→ REQUIREMENT: What you return must be exactly the lines from the beginning of the material through the line containing "brown plate J4:K4", both included, and no pictures.

→ PROVIDED MATERIAL:
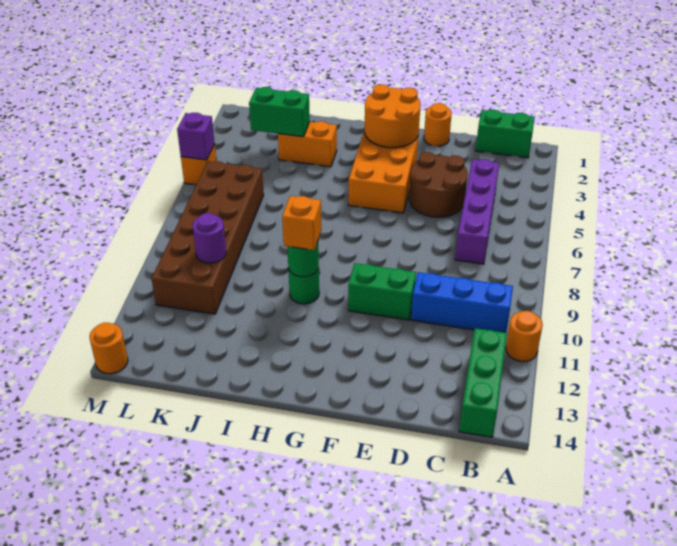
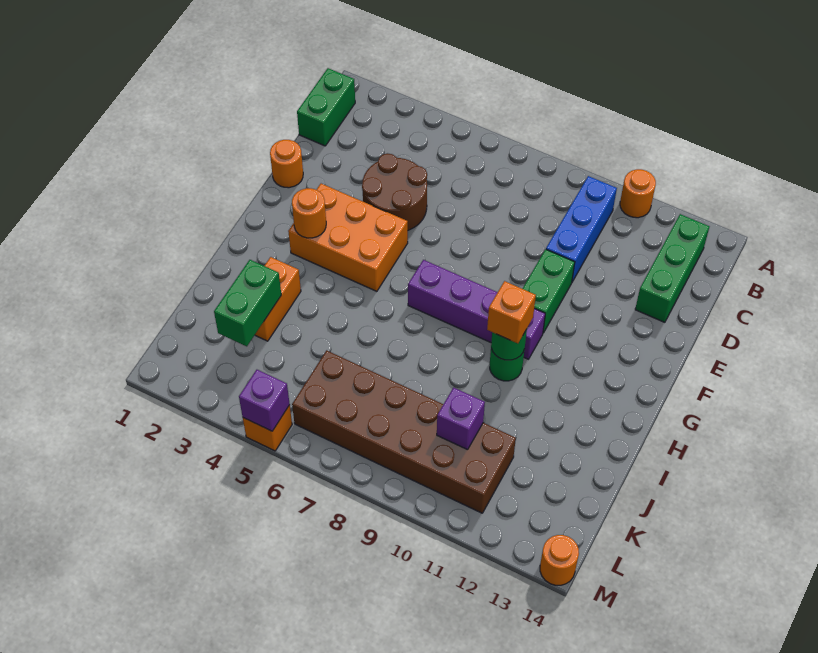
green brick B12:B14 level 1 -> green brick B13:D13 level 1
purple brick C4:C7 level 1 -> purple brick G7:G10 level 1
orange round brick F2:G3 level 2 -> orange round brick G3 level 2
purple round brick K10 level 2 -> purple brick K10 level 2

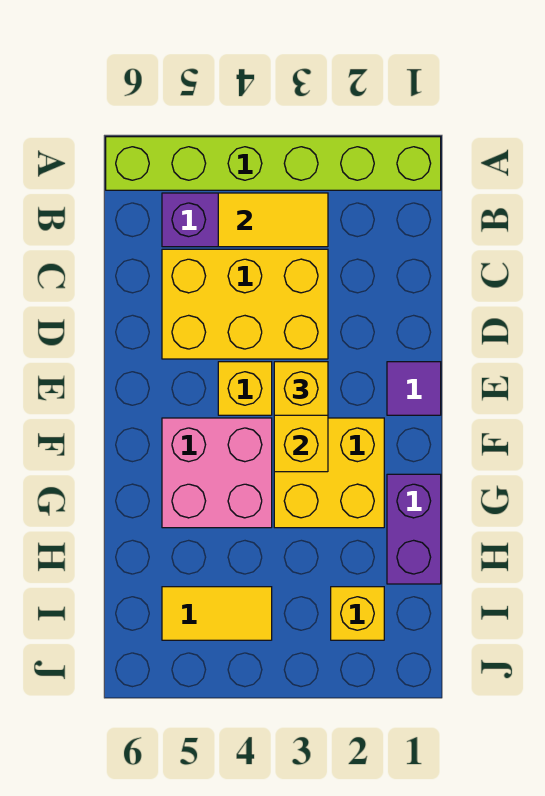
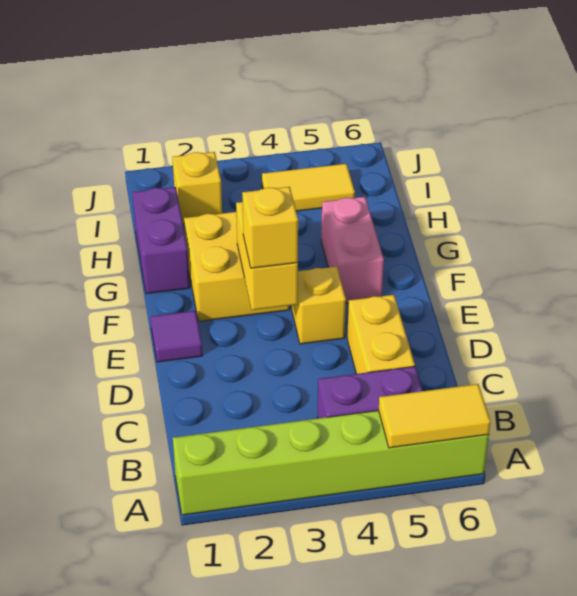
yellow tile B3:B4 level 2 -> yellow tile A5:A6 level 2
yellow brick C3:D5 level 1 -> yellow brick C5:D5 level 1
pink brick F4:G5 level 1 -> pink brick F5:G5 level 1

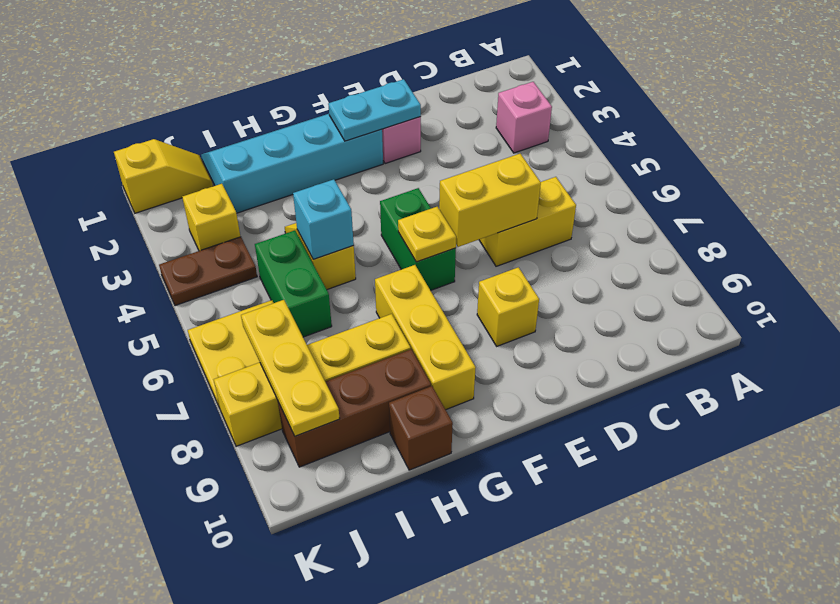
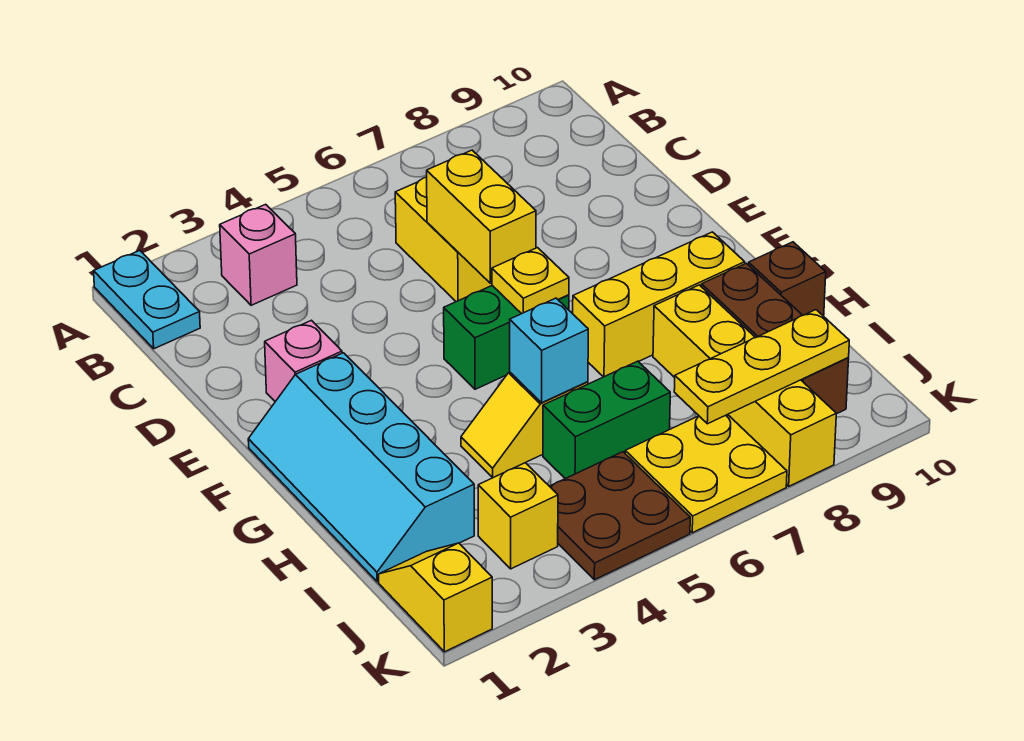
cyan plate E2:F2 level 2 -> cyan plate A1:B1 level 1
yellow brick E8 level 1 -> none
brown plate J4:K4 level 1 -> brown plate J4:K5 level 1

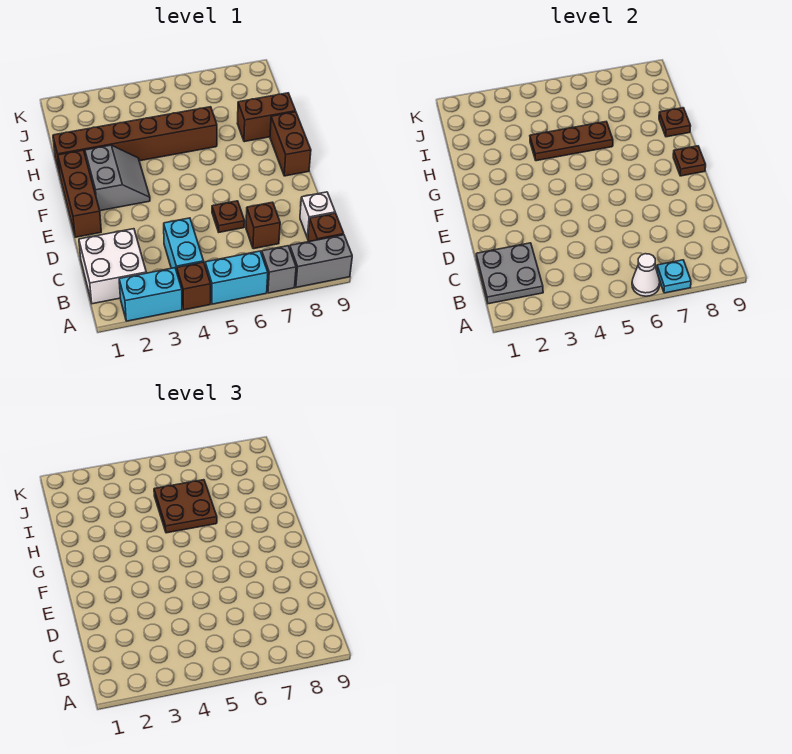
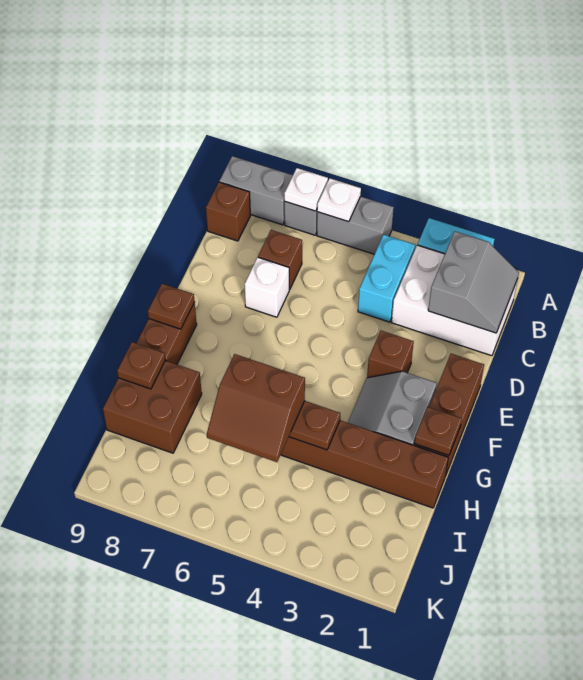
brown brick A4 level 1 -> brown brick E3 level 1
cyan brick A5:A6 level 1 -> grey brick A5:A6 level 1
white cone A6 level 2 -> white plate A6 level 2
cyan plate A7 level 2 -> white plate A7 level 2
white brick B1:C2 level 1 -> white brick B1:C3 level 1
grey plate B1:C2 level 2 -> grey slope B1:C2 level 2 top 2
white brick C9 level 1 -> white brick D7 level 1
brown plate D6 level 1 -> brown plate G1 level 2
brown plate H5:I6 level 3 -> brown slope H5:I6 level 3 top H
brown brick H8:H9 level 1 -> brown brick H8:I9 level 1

→ WRITTEN RESPONSE:
green brick B12:B14 level 1 -> green brick B13:D13 level 1
purple brick C4:C7 level 1 -> purple brick G7:G10 level 1
orange round brick F2:G3 level 2 -> orange round brick G3 level 2
purple round brick K10 level 2 -> purple brick K10 level 2

yellow tile B3:B4 level 2 -> yellow tile A5:A6 level 2
yellow brick C3:D5 level 1 -> yellow brick C5:D5 level 1
pink brick F4:G5 level 1 -> pink brick F5:G5 level 1

cyan plate E2:F2 level 2 -> cyan plate A1:B1 level 1
yellow brick E8 level 1 -> none
brown plate J4:K4 level 1 -> brown plate J4:K5 level 1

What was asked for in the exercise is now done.